_EXERCISE REQUIREMENTS_
Pictures aside, return every line below exactly as written.

_Recorded data_
--------------------------------
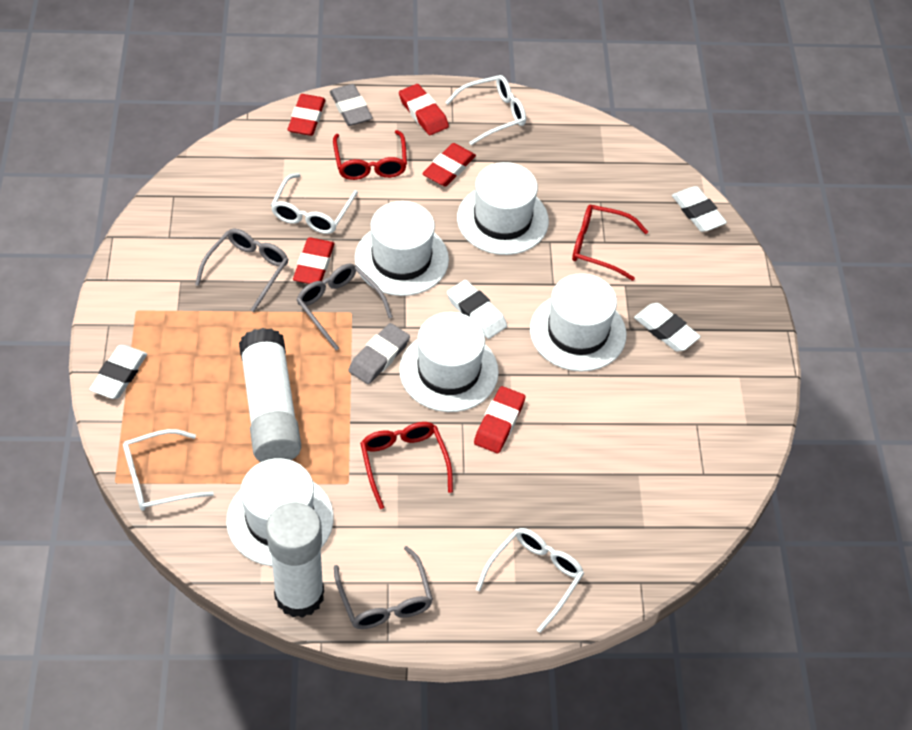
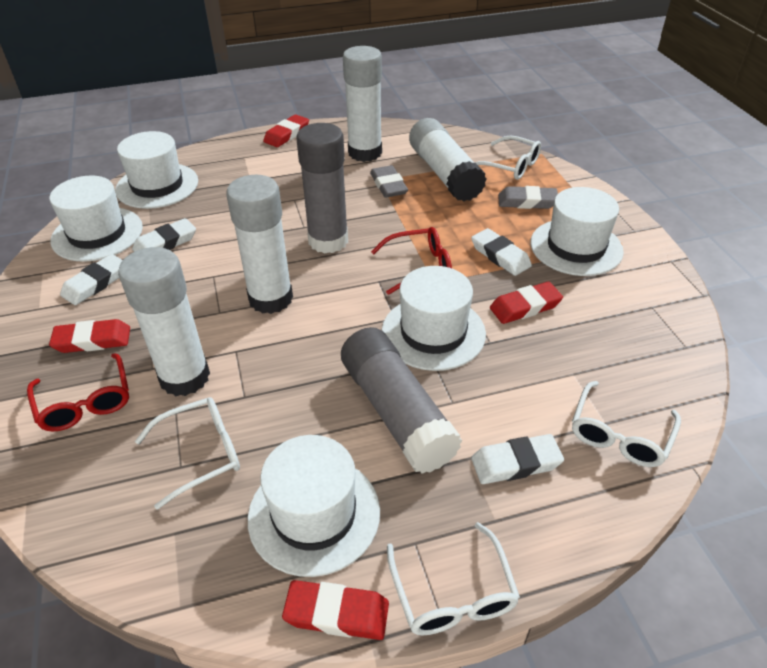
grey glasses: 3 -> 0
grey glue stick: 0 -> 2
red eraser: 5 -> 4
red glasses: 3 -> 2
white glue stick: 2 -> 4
--------------------------------
_RESPONSE BOX_
grey glasses: 3 -> 0
grey glue stick: 0 -> 2
red eraser: 5 -> 4
red glasses: 3 -> 2
white glue stick: 2 -> 4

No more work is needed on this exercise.